◆ **Action item**: Leave out the pictures and retype exactly the lines from the line with "building: [87,196,127,236] ->" through the end of the listing below.

◆ **Record set**:
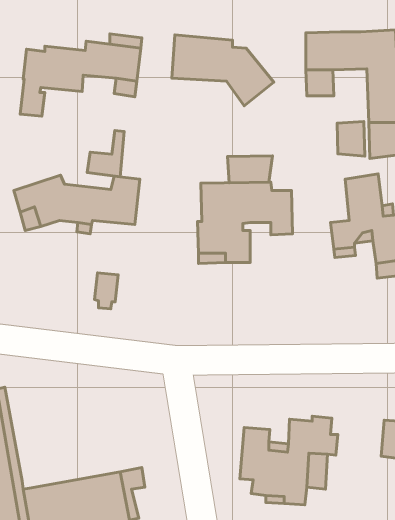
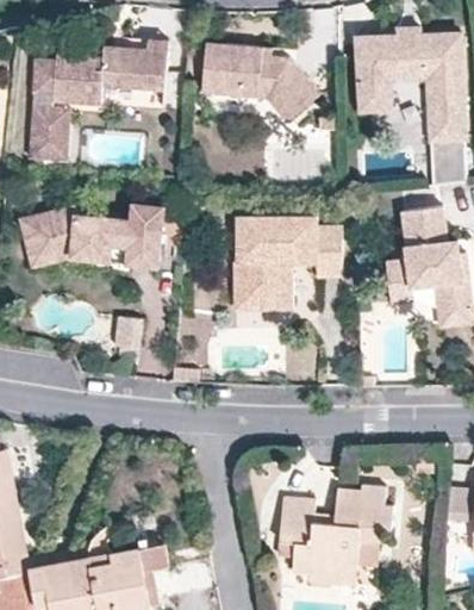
building: [337,121,365,156] -> none
building: [87,130,124,177] -> [23,108,66,162]
building: [228,156,273,183] -> none

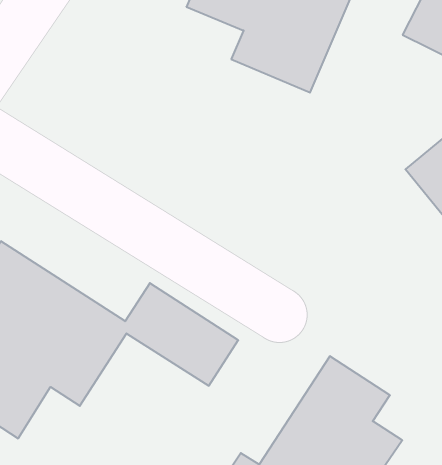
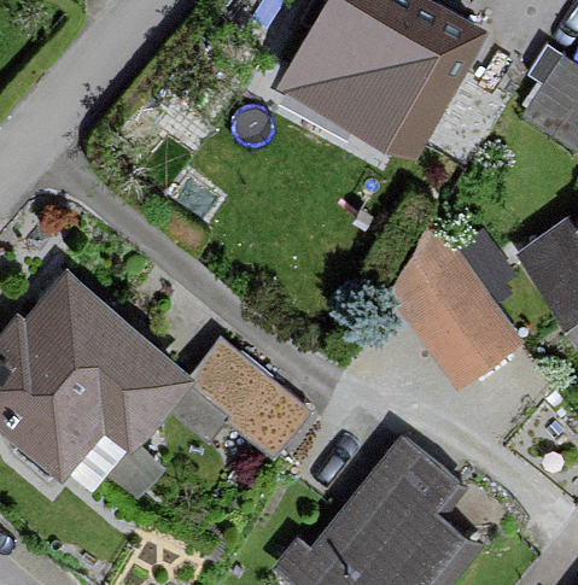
building: none -> [390,232,522,392]

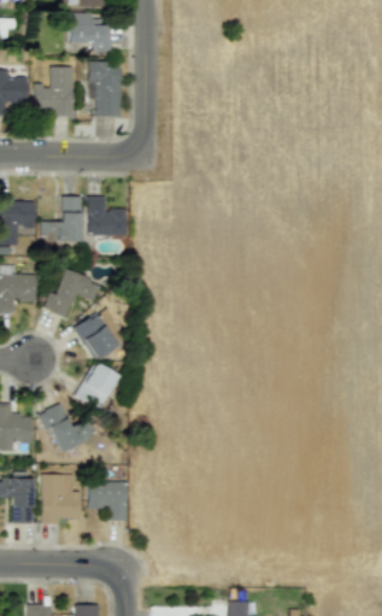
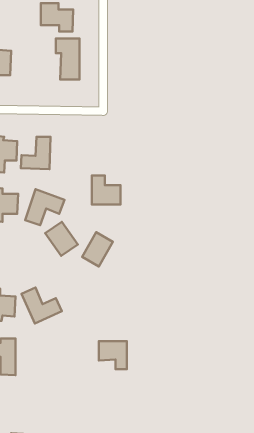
building: [33,66,74,117] -> none
building: [87,196,127,236] -> [92,176,121,205]
building: [76,363,118,410] -> [82,232,113,266]
building: [40,474,81,524] -> none
building: [88,482,127,521] -> [99,341,127,369]

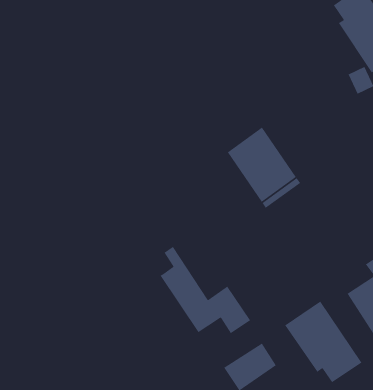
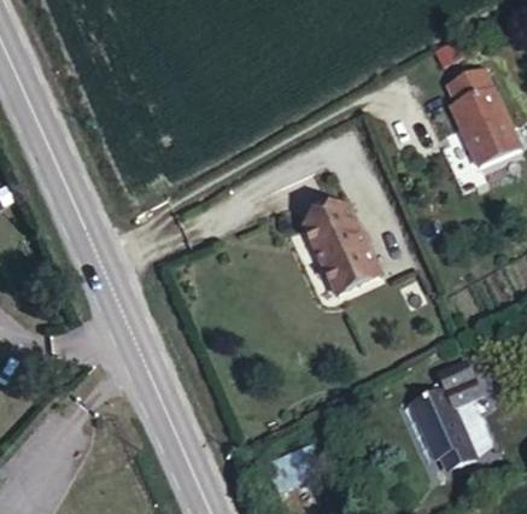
building: [159,246,251,334] -> none
building: [284,300,362,383] -> none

◆ **Expected answer**:
building: [87,196,127,236] -> [92,176,121,205]
building: [76,363,118,410] -> [82,232,113,266]
building: [40,474,81,524] -> none
building: [88,482,127,521] -> [99,341,127,369]

building: [159,246,251,334] -> none
building: [284,300,362,383] -> none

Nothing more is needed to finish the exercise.